_AIM OF THE EXERCISE_
Your reply should repeat all records verbatim and contain no images.

_Object state change records_

┄┄┄┄┄┄┄┄┄┄

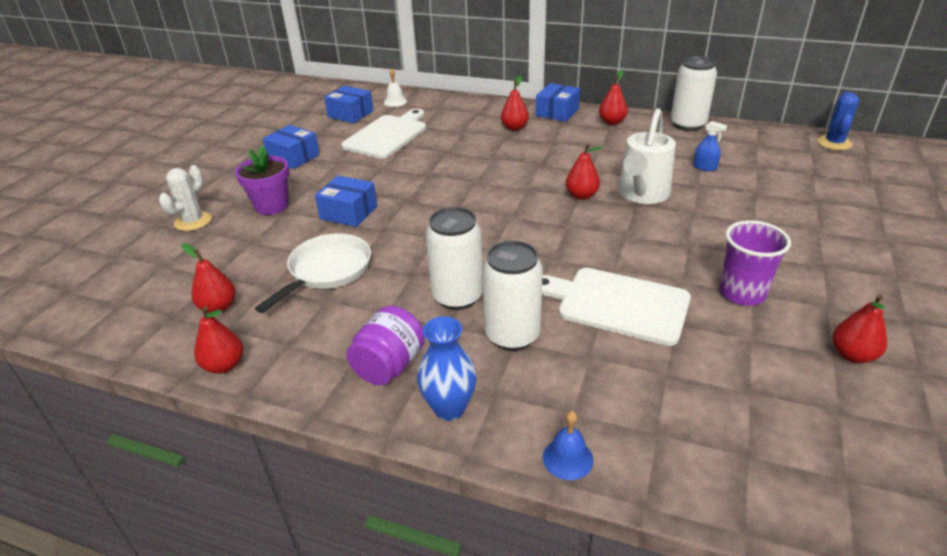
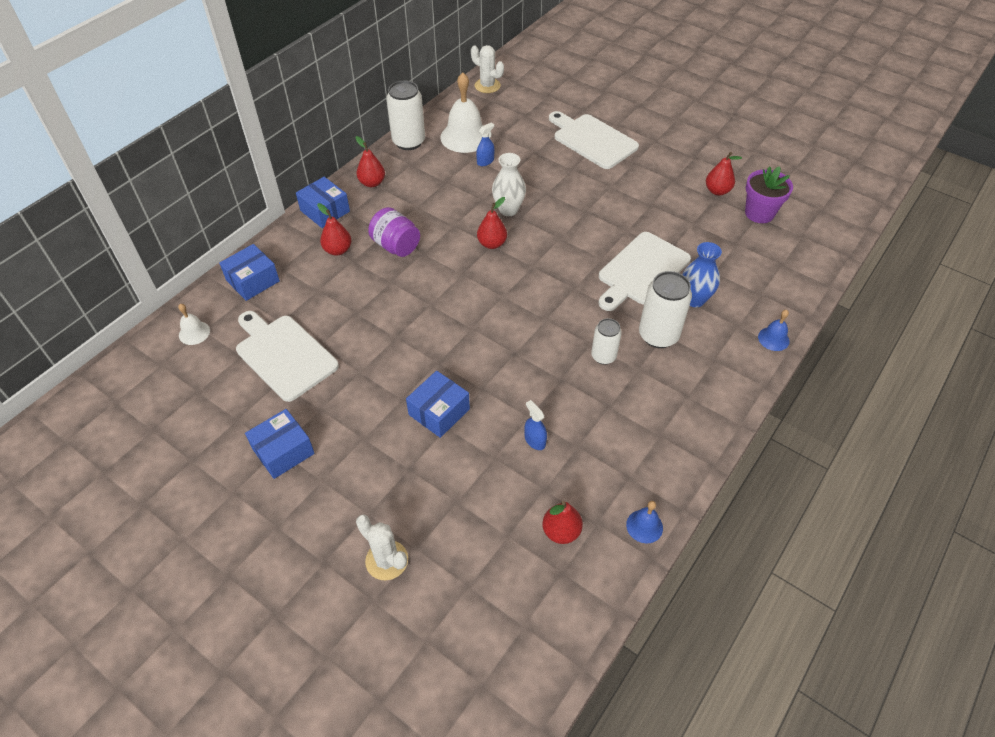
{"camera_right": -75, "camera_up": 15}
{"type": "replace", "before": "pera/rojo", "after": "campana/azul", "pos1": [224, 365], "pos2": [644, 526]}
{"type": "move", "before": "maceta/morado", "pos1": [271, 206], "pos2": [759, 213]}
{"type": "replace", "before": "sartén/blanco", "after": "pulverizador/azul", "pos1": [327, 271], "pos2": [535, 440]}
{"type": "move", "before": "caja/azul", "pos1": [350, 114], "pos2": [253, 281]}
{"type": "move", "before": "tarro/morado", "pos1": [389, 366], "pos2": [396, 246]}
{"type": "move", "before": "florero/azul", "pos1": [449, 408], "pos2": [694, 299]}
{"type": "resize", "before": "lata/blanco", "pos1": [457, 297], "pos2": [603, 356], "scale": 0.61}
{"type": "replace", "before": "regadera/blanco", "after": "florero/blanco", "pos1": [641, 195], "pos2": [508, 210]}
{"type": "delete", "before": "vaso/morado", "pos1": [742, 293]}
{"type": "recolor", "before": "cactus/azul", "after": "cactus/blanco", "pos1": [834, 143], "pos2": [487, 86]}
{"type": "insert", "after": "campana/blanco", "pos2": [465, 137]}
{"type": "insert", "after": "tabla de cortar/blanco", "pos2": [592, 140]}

┄┄┄┄┄┄┄┄┄┄

_EXPECTED OUTPUT_
{"camera_right": -75, "camera_up": 15}
{"type": "replace", "before": "pera/rojo", "after": "campana/azul", "pos1": [224, 365], "pos2": [644, 526]}
{"type": "move", "before": "maceta/morado", "pos1": [271, 206], "pos2": [759, 213]}
{"type": "replace", "before": "sartén/blanco", "after": "pulverizador/azul", "pos1": [327, 271], "pos2": [535, 440]}
{"type": "move", "before": "caja/azul", "pos1": [350, 114], "pos2": [253, 281]}
{"type": "move", "before": "tarro/morado", "pos1": [389, 366], "pos2": [396, 246]}
{"type": "move", "before": "florero/azul", "pos1": [449, 408], "pos2": [694, 299]}
{"type": "resize", "before": "lata/blanco", "pos1": [457, 297], "pos2": [603, 356], "scale": 0.61}
{"type": "replace", "before": "regadera/blanco", "after": "florero/blanco", "pos1": [641, 195], "pos2": [508, 210]}
{"type": "delete", "before": "vaso/morado", "pos1": [742, 293]}
{"type": "recolor", "before": "cactus/azul", "after": "cactus/blanco", "pos1": [834, 143], "pos2": [487, 86]}
{"type": "insert", "after": "campana/blanco", "pos2": [465, 137]}
{"type": "insert", "after": "tabla de cortar/blanco", "pos2": [592, 140]}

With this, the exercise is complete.